*DATA FOR THIS EXERCISE*.
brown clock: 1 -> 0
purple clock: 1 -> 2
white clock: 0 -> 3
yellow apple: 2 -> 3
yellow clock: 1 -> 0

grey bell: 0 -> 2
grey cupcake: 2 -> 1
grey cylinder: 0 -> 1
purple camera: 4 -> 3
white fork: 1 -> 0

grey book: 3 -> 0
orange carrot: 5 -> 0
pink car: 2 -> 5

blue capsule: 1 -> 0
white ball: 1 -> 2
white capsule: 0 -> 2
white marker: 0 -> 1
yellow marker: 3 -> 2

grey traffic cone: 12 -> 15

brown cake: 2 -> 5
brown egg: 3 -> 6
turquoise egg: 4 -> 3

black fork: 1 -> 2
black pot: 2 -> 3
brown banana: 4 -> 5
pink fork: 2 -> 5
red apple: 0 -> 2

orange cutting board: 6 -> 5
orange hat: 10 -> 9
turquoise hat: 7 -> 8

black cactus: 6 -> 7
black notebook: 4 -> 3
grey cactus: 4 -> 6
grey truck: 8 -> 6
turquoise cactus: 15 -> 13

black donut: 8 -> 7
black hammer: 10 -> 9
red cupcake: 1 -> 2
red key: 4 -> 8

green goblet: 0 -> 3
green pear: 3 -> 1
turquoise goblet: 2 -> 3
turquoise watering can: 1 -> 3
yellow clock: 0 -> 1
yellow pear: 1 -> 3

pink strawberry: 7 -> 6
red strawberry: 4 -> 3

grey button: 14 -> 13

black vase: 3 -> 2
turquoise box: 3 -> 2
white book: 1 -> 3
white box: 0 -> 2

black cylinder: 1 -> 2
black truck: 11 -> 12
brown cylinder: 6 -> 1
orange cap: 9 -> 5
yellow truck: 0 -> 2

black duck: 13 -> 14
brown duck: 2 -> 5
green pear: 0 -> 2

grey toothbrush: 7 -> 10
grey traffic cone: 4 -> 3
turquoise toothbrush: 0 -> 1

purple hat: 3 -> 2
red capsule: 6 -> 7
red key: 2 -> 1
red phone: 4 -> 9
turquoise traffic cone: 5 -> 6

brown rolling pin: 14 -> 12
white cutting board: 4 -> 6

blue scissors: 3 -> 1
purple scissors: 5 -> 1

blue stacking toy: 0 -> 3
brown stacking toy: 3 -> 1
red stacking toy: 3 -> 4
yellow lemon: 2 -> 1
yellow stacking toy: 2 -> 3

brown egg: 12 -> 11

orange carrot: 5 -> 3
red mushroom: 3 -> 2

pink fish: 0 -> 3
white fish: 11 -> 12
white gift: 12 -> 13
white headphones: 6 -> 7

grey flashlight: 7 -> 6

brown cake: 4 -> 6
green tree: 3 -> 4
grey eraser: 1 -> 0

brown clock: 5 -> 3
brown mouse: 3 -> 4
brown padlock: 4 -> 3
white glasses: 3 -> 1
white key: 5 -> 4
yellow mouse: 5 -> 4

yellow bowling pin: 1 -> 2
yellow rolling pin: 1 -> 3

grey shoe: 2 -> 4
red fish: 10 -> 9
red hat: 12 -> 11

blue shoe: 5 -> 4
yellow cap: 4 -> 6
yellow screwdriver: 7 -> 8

*ABOUT THIS TASK*.
Print nothing but the lines from the line with "grey flashlight: 7 -> 6" to the last line of the records above. Both of those lines count.

*ANSWER SECTION*.
grey flashlight: 7 -> 6

brown cake: 4 -> 6
green tree: 3 -> 4
grey eraser: 1 -> 0

brown clock: 5 -> 3
brown mouse: 3 -> 4
brown padlock: 4 -> 3
white glasses: 3 -> 1
white key: 5 -> 4
yellow mouse: 5 -> 4

yellow bowling pin: 1 -> 2
yellow rolling pin: 1 -> 3

grey shoe: 2 -> 4
red fish: 10 -> 9
red hat: 12 -> 11

blue shoe: 5 -> 4
yellow cap: 4 -> 6
yellow screwdriver: 7 -> 8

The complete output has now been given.